▶ _GIVEN DATA_
════════════════════
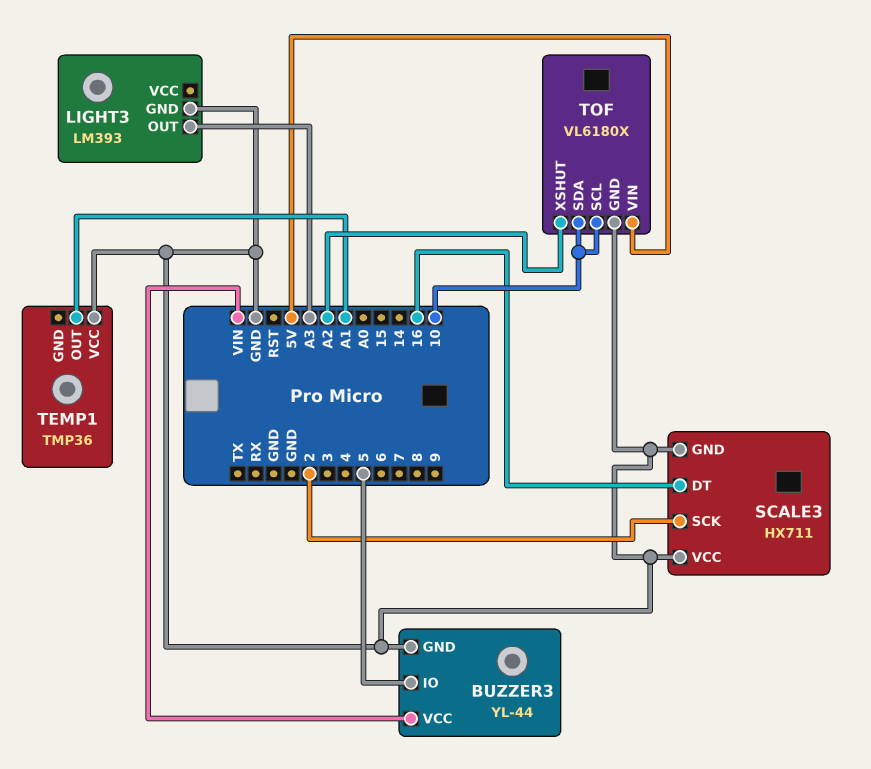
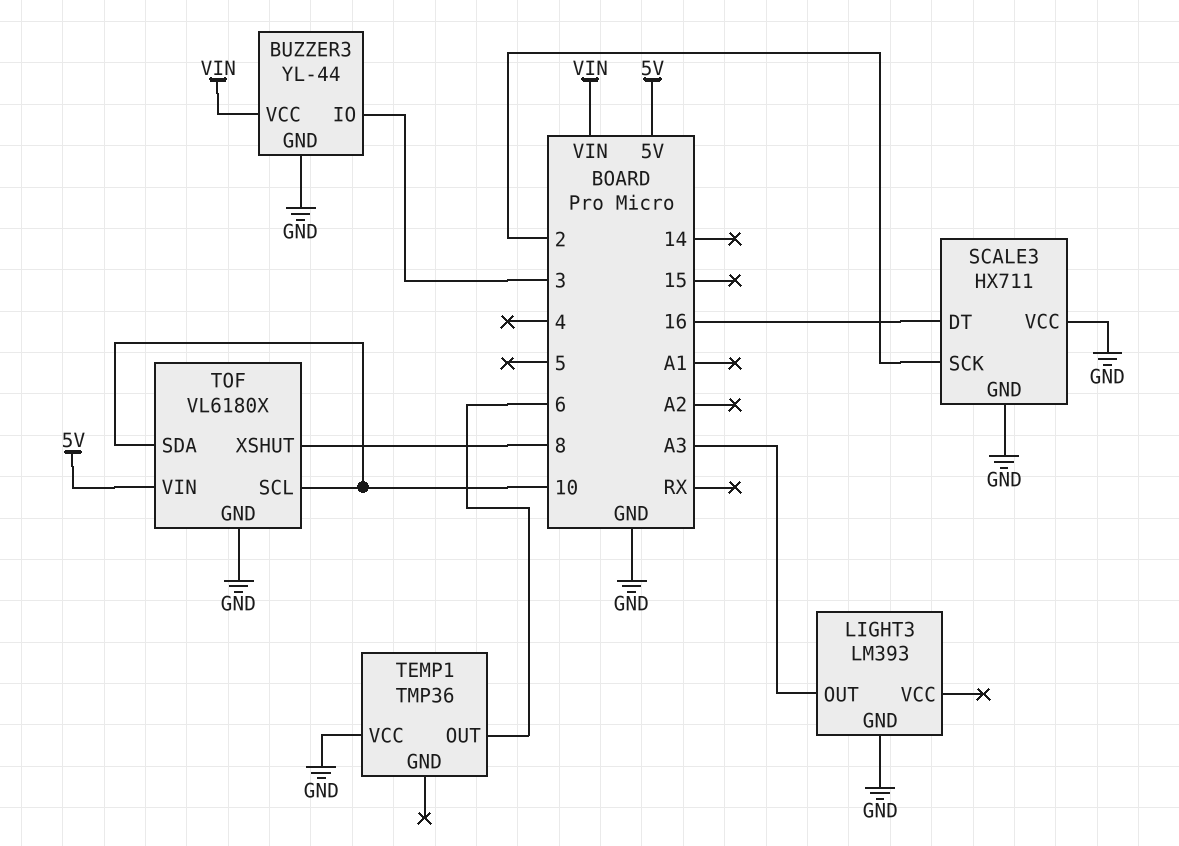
BUZZER3 pin IO: 5 -> 3
TEMP1 pin OUT: A1 -> 6
TOF pin XSHUT: A2 -> 8

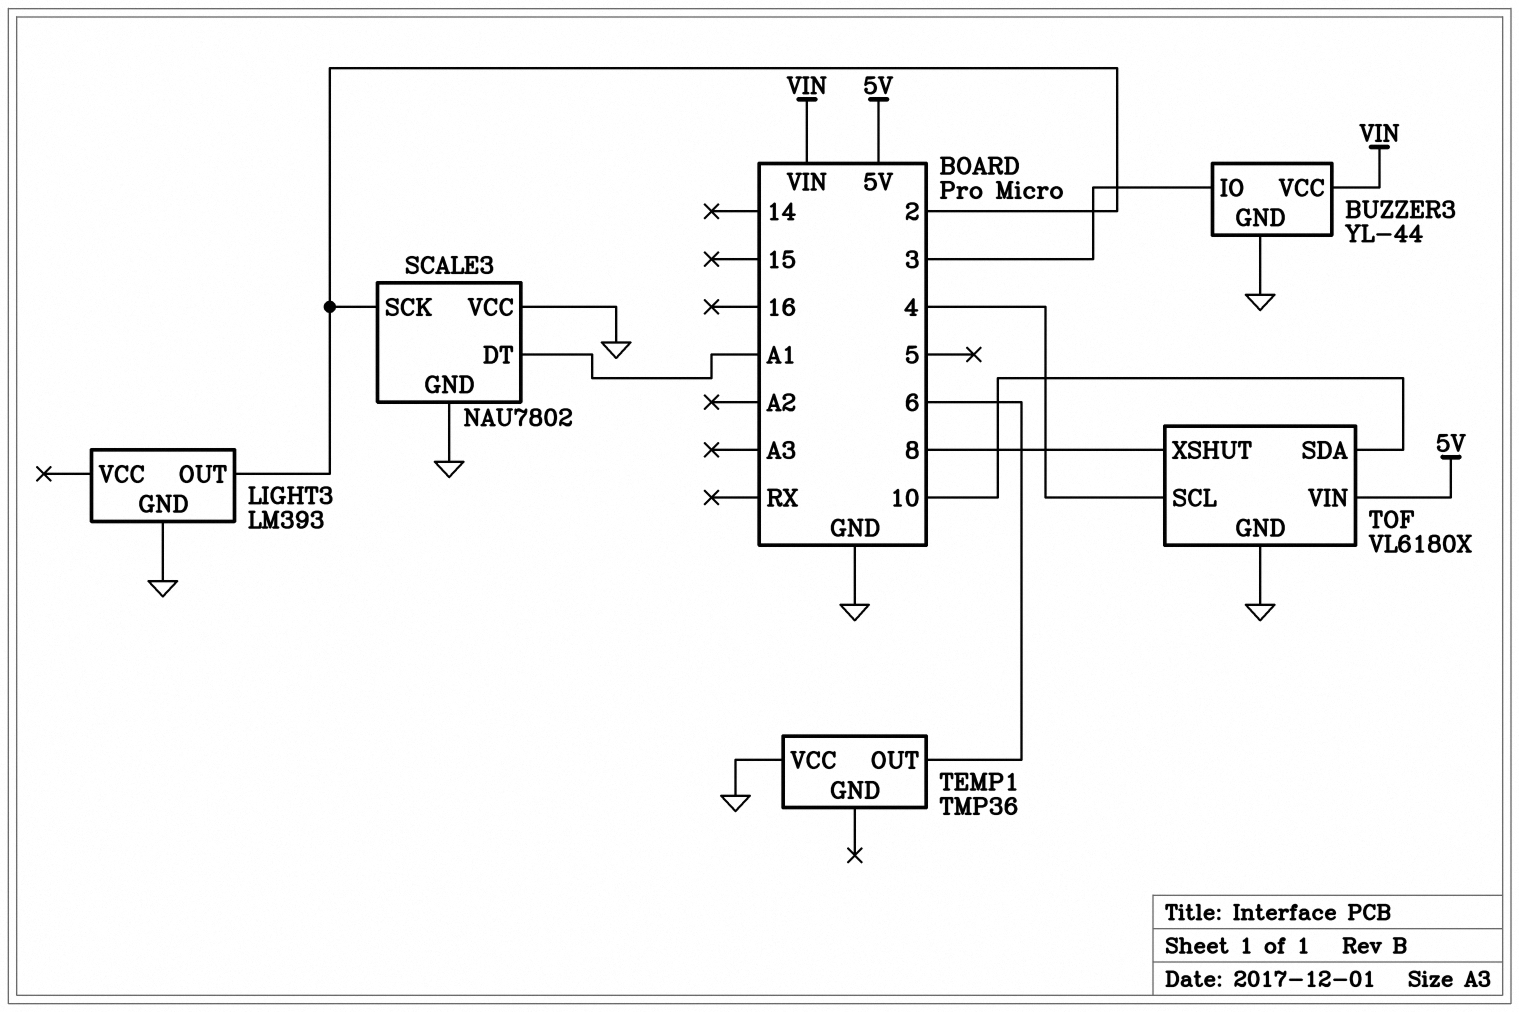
LIGHT3 pin OUT: A3 -> 2
SCALE3: HX711 -> NAU7802
SCALE3 pin DT: 16 -> A1
TOF pin SCL: 10 -> 4

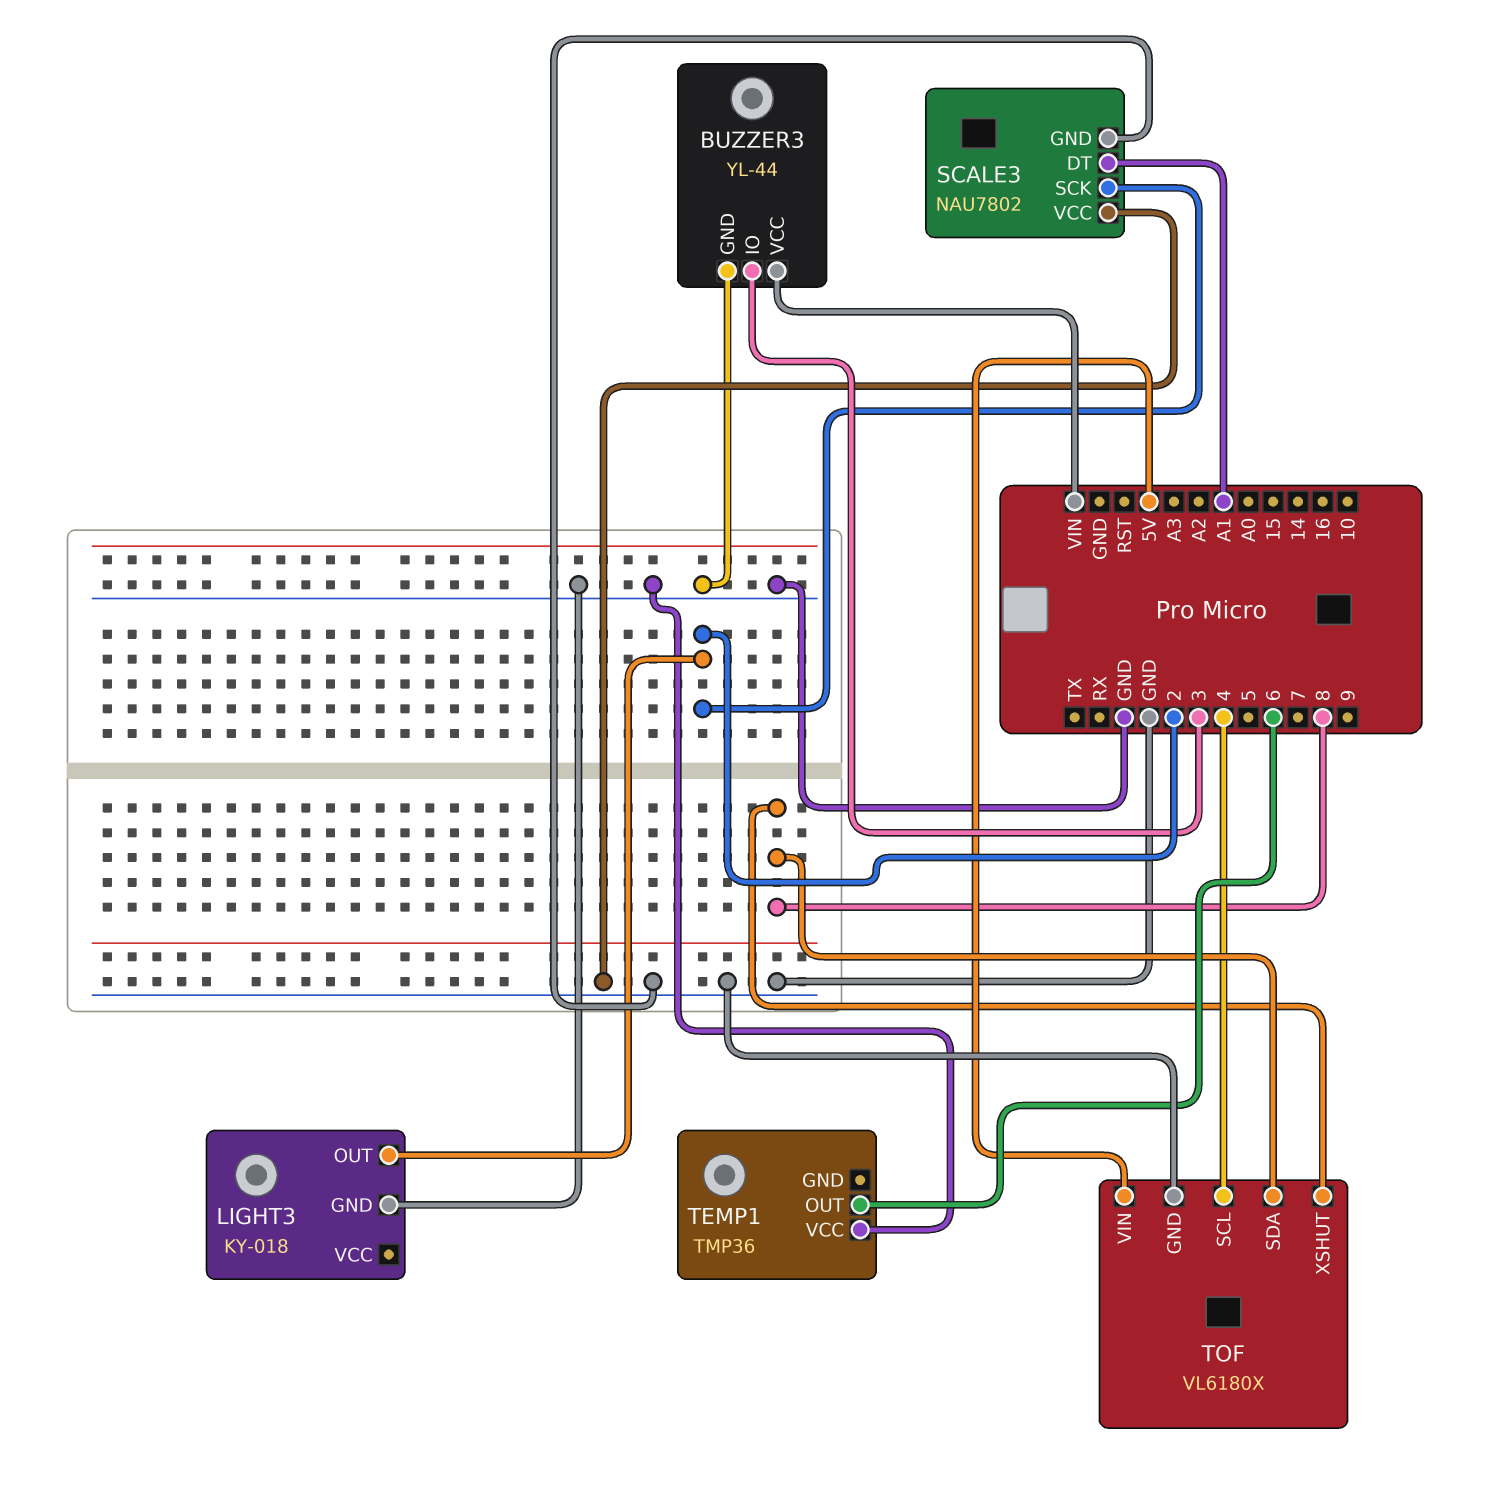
LIGHT3: LM393 -> KY-018
TOF pin SDA: 10 -> 8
════════════════════
▶ _WHAT THE TASK ASKS_
Your answer should consist solely of the lines from the one holding "SCALE3: HX711 -> NAU7802" through the end of the listing, reproduced exactly and without pictures.

▶ _SOLUTION BELOW_
SCALE3: HX711 -> NAU7802
SCALE3 pin DT: 16 -> A1
TOF pin SCL: 10 -> 4

LIGHT3: LM393 -> KY-018
TOF pin SDA: 10 -> 8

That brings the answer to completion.